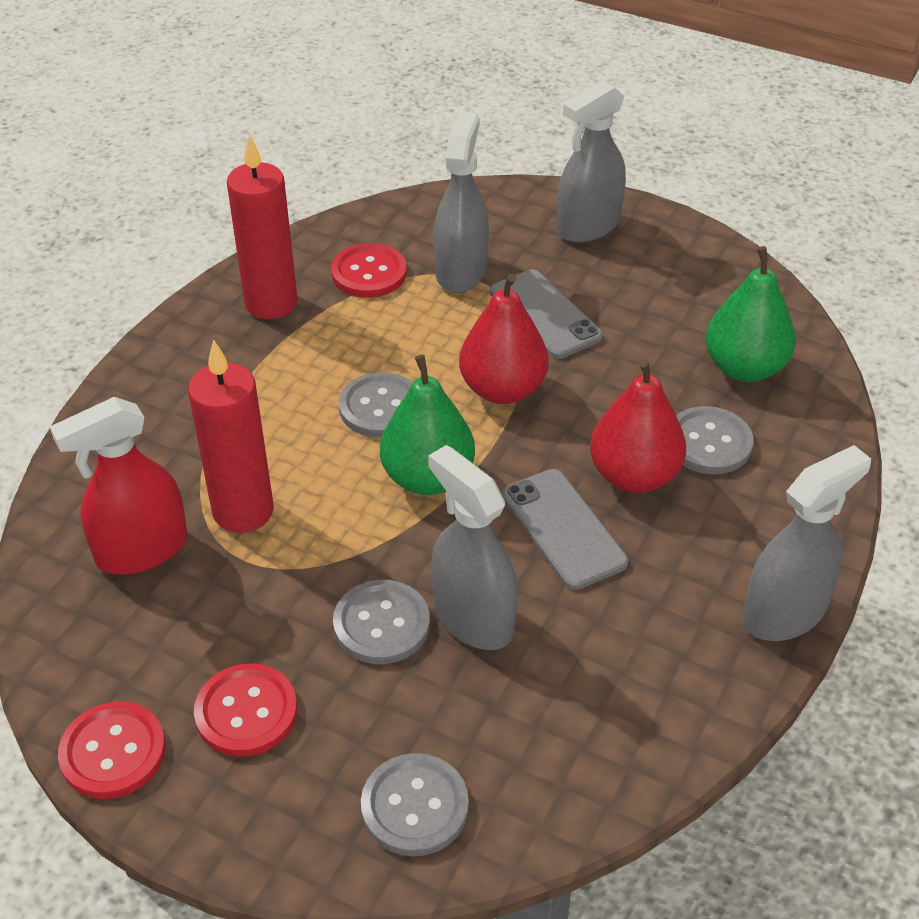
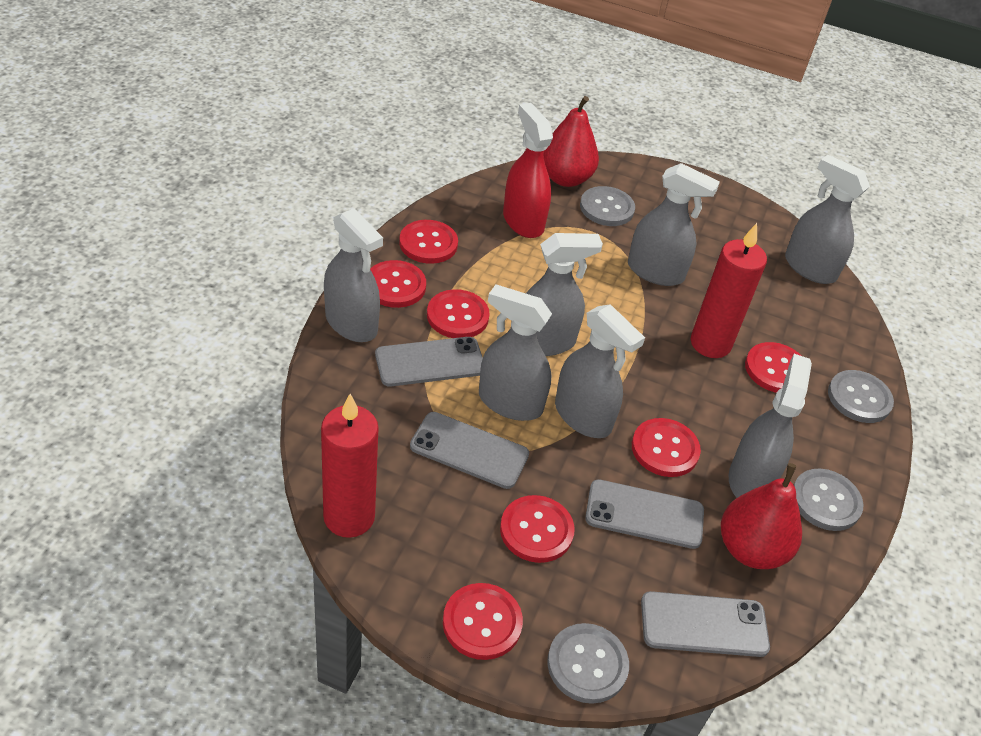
green pear: 2 -> 0
grey phone: 2 -> 4
grey spray bottle: 4 -> 7
red button: 3 -> 7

> [WORK INSTRUCTION] Transcribe the material above in full. No picture is to be copied.

> [RESULT OF THIS TASK]
green pear: 2 -> 0
grey phone: 2 -> 4
grey spray bottle: 4 -> 7
red button: 3 -> 7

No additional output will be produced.